[Stored data]
○ ○ ○ ○ ○ ○ ○
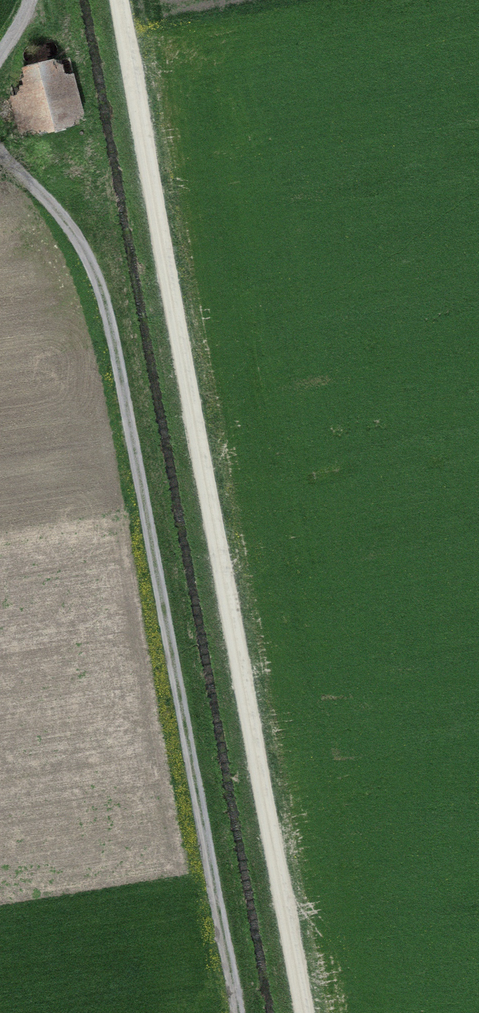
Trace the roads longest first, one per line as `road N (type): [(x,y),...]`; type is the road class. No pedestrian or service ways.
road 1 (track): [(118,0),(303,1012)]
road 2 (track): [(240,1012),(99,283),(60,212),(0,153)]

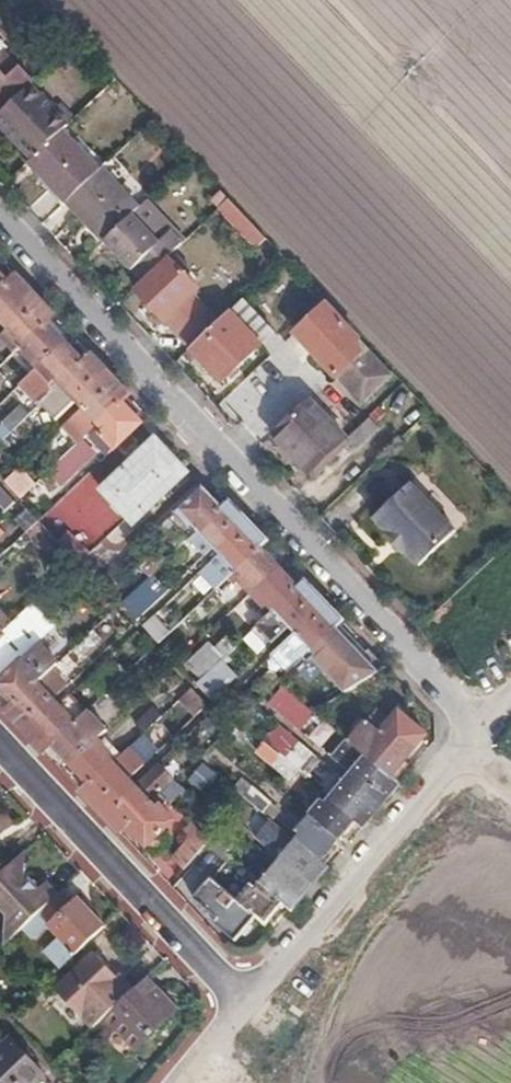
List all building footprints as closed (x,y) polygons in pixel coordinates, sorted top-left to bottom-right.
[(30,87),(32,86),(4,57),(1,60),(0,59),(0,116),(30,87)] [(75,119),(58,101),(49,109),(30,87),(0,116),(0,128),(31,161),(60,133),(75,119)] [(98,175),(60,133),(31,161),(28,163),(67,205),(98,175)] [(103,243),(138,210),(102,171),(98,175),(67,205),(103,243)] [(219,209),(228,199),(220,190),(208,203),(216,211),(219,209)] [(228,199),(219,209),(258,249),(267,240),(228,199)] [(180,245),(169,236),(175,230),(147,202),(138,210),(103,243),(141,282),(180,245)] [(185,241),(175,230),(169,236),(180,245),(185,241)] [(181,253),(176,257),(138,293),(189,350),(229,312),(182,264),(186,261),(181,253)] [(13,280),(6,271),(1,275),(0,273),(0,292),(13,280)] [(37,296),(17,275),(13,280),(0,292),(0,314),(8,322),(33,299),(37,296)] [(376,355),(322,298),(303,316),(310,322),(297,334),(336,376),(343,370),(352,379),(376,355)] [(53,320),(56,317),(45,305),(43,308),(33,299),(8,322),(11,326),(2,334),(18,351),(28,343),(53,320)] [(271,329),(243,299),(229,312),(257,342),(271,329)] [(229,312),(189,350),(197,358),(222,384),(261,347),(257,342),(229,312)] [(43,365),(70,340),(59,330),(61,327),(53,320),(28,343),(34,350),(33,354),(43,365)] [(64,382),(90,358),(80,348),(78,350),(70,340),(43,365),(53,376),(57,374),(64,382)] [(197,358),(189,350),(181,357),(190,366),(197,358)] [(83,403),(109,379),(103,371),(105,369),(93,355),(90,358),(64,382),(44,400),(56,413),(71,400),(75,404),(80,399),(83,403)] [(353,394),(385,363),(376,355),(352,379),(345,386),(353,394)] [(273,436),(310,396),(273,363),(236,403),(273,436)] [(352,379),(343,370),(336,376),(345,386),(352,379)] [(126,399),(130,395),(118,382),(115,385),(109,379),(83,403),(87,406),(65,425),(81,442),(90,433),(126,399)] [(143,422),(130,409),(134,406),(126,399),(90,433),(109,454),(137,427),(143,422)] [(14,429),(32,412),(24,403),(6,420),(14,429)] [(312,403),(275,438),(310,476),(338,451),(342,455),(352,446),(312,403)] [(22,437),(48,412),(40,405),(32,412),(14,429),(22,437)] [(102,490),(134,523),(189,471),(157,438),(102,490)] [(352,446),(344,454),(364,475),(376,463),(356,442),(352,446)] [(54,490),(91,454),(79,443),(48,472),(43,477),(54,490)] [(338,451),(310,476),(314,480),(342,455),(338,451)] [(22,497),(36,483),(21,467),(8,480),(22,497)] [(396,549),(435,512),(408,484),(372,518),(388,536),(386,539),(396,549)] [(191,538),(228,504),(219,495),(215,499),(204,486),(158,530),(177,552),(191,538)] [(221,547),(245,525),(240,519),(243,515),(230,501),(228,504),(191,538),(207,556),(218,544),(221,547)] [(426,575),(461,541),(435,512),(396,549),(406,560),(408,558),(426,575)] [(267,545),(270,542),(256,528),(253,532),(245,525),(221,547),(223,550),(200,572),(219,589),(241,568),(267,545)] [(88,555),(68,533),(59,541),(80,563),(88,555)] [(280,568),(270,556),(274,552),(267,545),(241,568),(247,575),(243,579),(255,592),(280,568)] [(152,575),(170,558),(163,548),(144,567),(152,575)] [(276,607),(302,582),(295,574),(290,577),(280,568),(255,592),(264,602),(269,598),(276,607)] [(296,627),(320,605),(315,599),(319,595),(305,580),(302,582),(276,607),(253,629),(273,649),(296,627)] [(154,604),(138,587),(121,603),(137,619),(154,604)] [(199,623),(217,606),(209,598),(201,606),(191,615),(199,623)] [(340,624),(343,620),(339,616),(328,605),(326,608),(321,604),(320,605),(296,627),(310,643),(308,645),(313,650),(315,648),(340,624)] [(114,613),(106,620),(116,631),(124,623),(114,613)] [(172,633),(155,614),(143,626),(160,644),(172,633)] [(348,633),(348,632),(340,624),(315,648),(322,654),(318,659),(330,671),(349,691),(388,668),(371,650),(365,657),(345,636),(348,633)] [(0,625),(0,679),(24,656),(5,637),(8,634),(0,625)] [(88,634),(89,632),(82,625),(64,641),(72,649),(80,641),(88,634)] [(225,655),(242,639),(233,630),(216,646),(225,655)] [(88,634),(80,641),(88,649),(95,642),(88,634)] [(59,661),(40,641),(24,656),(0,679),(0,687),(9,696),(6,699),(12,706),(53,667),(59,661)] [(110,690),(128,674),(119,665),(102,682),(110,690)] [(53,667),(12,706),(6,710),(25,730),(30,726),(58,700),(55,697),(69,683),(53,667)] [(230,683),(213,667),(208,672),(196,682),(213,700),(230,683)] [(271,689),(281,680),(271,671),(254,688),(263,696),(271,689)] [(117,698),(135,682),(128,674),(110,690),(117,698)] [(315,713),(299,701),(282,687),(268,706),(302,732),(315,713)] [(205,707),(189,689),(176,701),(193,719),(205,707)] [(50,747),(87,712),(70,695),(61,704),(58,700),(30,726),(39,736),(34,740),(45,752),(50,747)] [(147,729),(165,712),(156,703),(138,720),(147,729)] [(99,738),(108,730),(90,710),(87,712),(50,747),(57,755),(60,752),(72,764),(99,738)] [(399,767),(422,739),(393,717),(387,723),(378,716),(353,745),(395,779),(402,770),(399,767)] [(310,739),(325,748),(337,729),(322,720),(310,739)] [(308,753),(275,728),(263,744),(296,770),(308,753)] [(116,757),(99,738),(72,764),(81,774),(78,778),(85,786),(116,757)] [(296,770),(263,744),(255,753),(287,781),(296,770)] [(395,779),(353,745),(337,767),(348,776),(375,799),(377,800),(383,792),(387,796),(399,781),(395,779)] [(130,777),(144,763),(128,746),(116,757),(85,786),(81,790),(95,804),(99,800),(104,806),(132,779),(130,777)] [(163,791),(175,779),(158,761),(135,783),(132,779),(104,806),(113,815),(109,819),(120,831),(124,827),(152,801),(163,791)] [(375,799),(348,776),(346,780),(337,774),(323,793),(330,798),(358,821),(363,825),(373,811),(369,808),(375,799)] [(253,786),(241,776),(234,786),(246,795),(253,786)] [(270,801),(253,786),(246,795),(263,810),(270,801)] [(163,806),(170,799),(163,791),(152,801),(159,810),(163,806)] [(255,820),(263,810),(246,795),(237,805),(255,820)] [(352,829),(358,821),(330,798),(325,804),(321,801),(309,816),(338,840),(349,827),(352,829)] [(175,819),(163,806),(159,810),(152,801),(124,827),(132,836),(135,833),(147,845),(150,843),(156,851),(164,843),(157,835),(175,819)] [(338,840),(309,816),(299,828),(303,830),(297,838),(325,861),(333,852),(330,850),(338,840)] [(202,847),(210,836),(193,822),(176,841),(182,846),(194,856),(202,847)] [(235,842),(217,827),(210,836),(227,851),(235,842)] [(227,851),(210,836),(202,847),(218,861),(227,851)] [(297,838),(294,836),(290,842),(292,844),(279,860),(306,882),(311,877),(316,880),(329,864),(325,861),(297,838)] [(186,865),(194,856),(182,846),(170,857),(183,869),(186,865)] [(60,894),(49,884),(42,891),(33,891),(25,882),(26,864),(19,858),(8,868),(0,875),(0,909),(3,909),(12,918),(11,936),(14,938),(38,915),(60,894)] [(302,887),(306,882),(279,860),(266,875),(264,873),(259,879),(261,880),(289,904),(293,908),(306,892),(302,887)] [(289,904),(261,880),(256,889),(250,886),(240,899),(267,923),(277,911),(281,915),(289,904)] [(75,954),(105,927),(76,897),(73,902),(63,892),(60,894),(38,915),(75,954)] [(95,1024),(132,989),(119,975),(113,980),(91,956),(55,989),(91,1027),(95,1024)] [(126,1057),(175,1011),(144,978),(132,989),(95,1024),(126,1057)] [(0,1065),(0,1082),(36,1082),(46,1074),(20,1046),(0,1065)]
○ ○ ○ ○ ○ ○ ○
## Work request
Filter the entries above and return only the lines holding "track".

## Written solution
road 1 (track): [(118,0),(303,1012)]
road 2 (track): [(240,1012),(99,283),(60,212),(0,153)]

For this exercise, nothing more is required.